What to do
Pictures aside, return all of the records exactly as they stand.

(Before and after images)
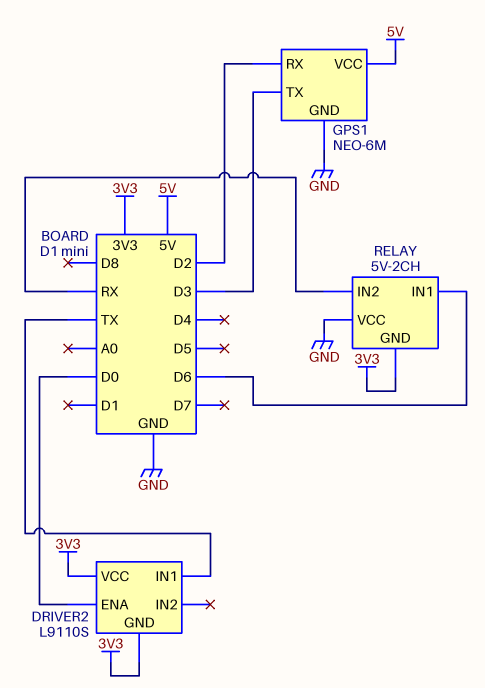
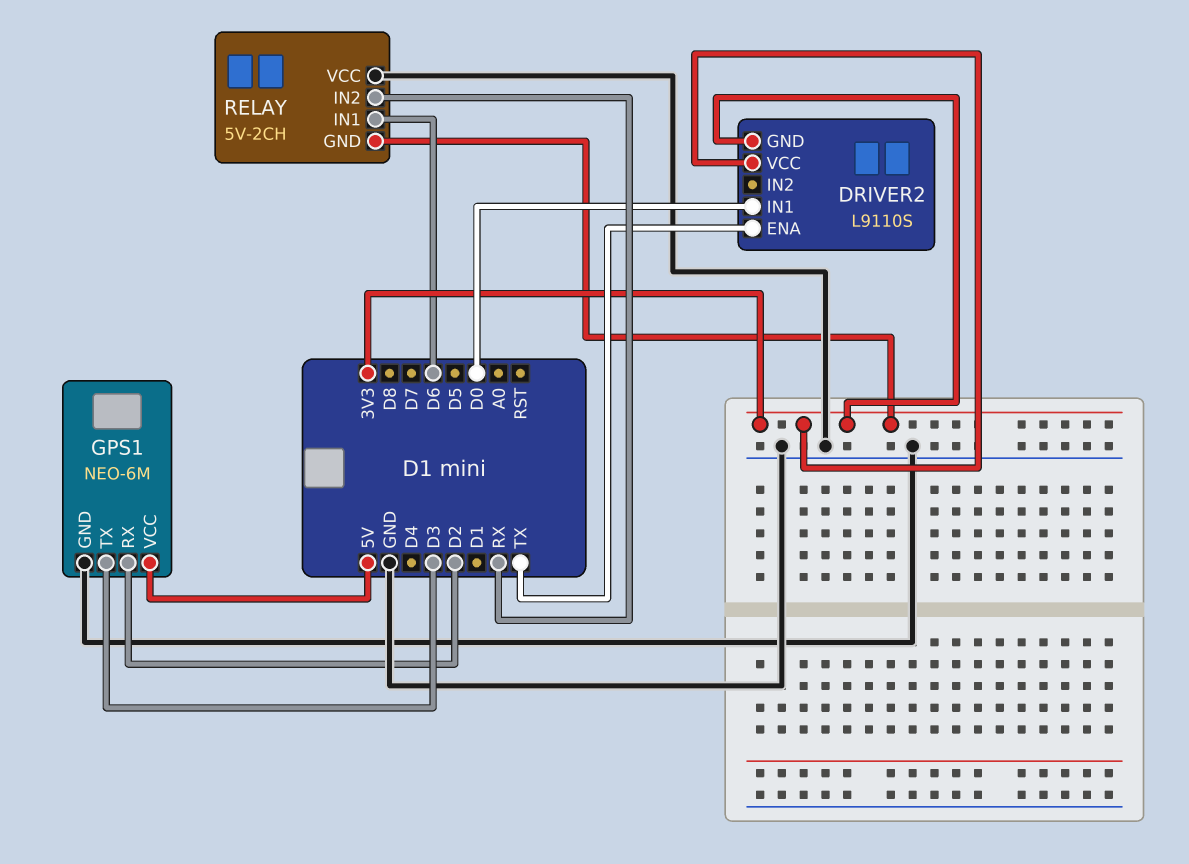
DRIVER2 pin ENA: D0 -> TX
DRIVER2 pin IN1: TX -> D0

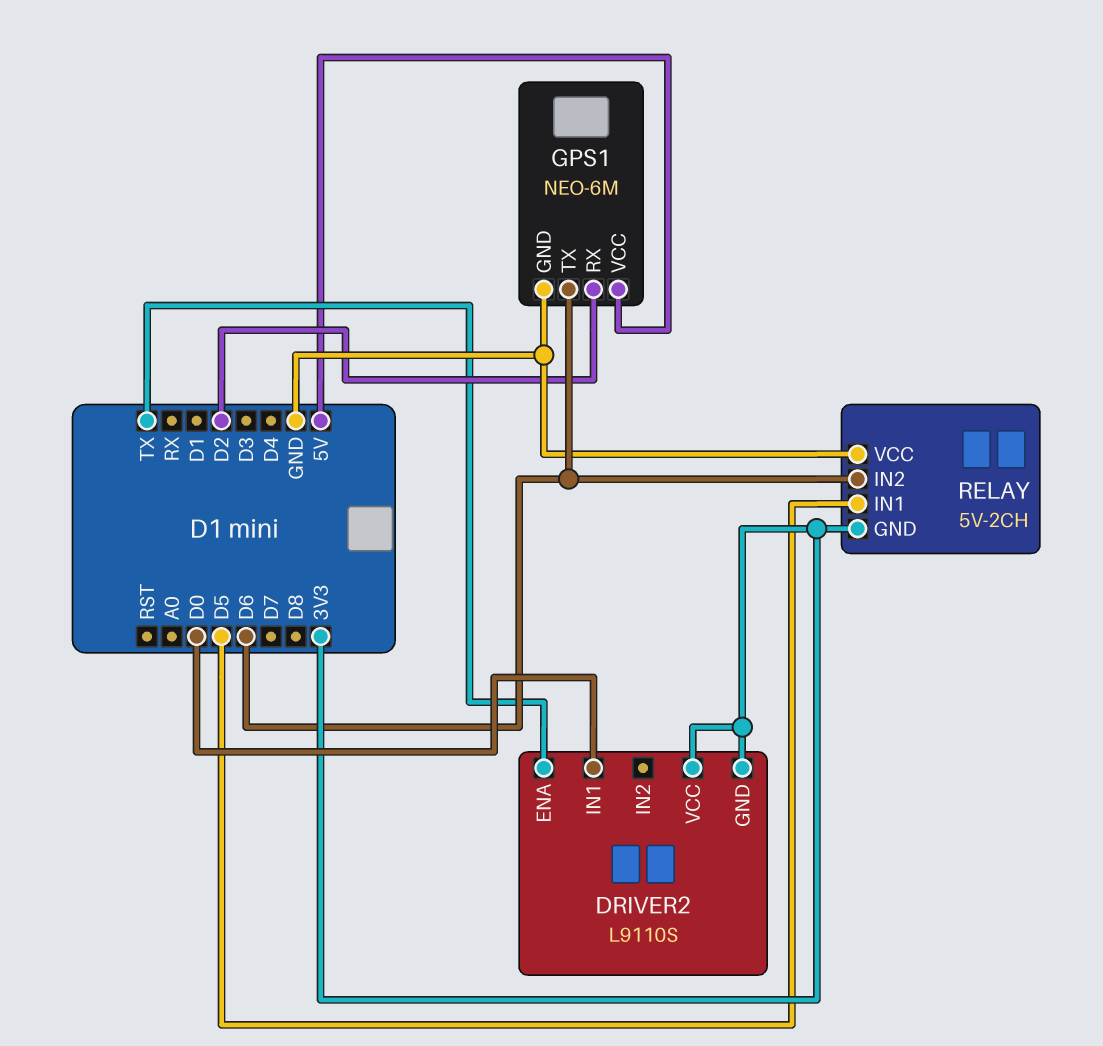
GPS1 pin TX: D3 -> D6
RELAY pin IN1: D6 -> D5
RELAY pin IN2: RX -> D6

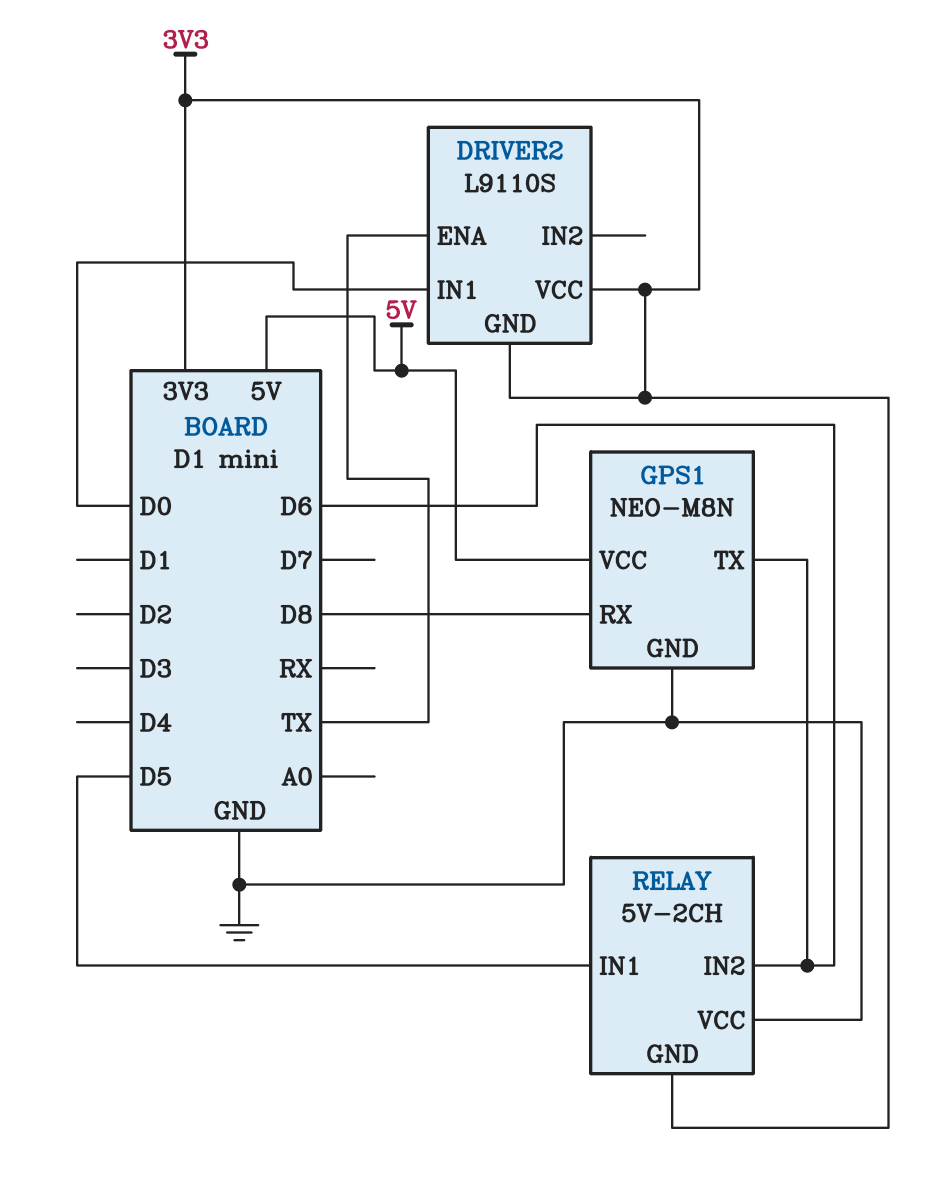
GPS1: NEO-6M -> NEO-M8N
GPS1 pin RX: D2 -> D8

Response to this exercise
DRIVER2 pin ENA: D0 -> TX
DRIVER2 pin IN1: TX -> D0

GPS1 pin TX: D3 -> D6
RELAY pin IN1: D6 -> D5
RELAY pin IN2: RX -> D6

GPS1: NEO-6M -> NEO-M8N
GPS1 pin RX: D2 -> D8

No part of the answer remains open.